Geometric object motion data:
• • • • • • •
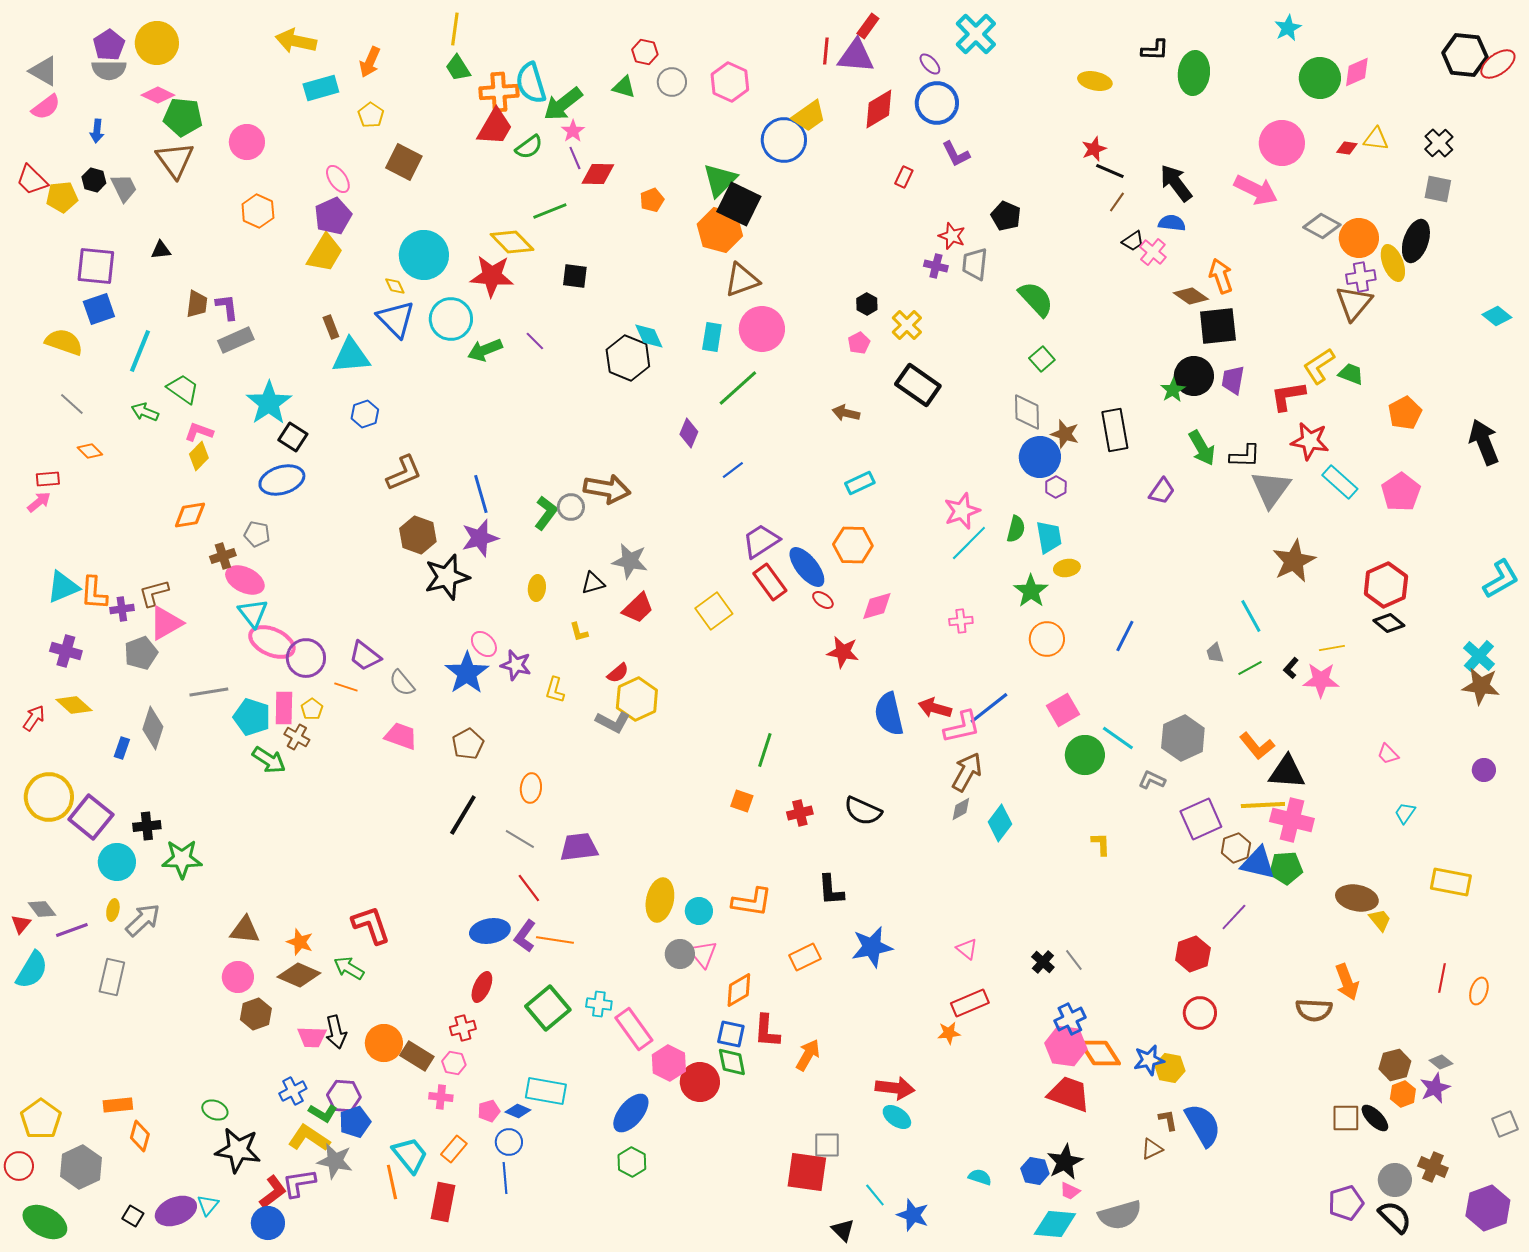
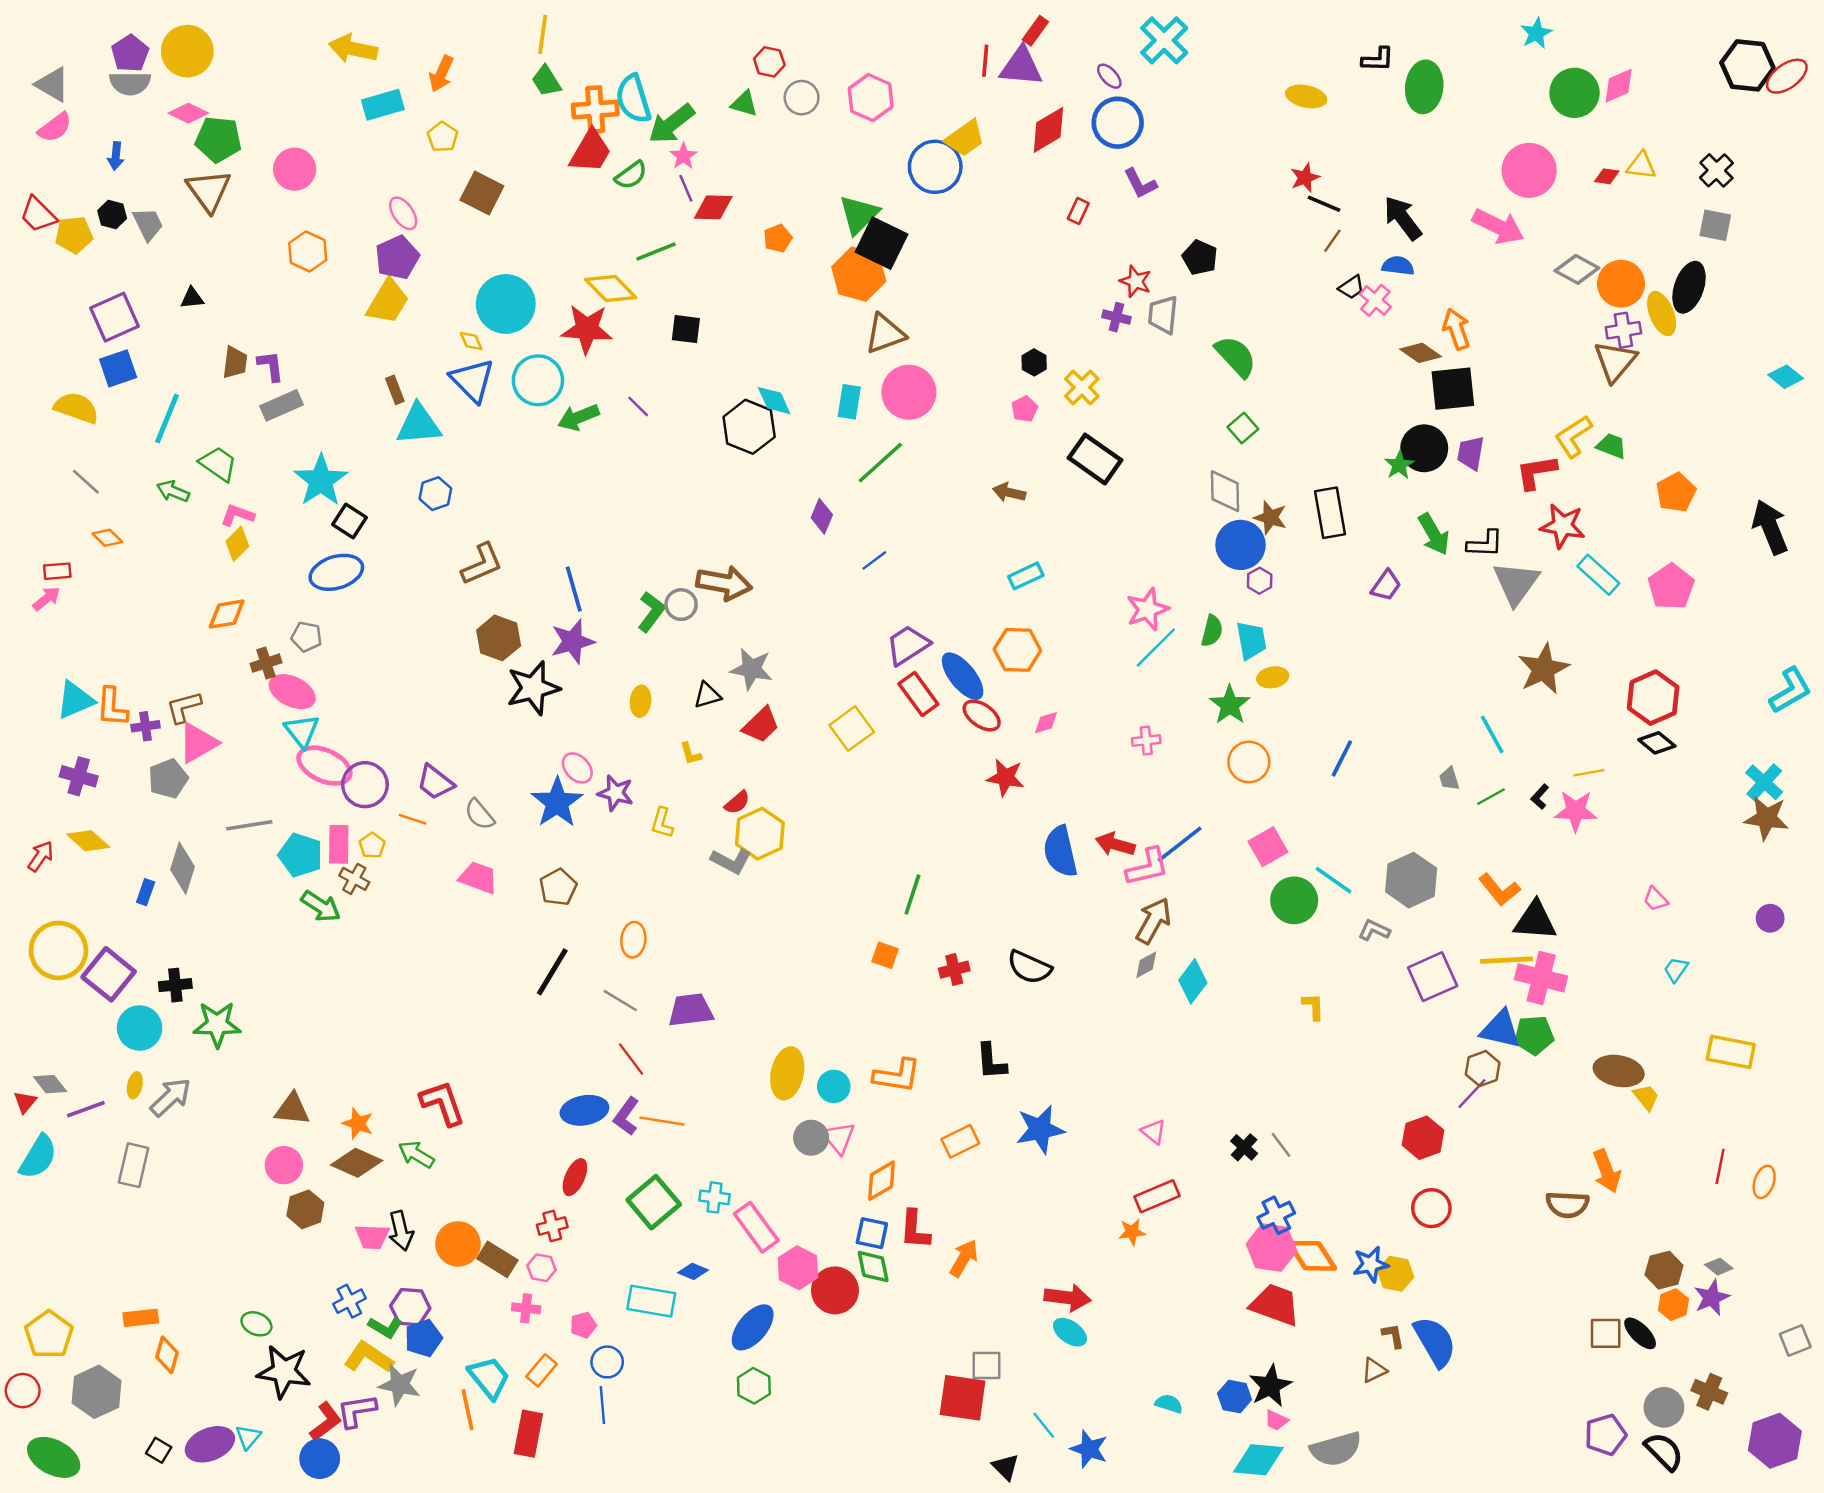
purple square: (96, 266) -> (115, 317), turned -30
red ellipse: (823, 600) -> (982, 715), size x1.5
pink diamond: (877, 606) -> (1046, 723), size x0.7
brown hexagon: (1236, 848) -> (1483, 1069), moved
blue diamond: (518, 1111) -> (693, 1271), moved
• • • • • • •
**How to complete this task**
Apply a filter for "size" to the entries and show each line that passes.

**Result**
red ellipse: (823, 600) -> (982, 715), size x1.5
pink diamond: (877, 606) -> (1046, 723), size x0.7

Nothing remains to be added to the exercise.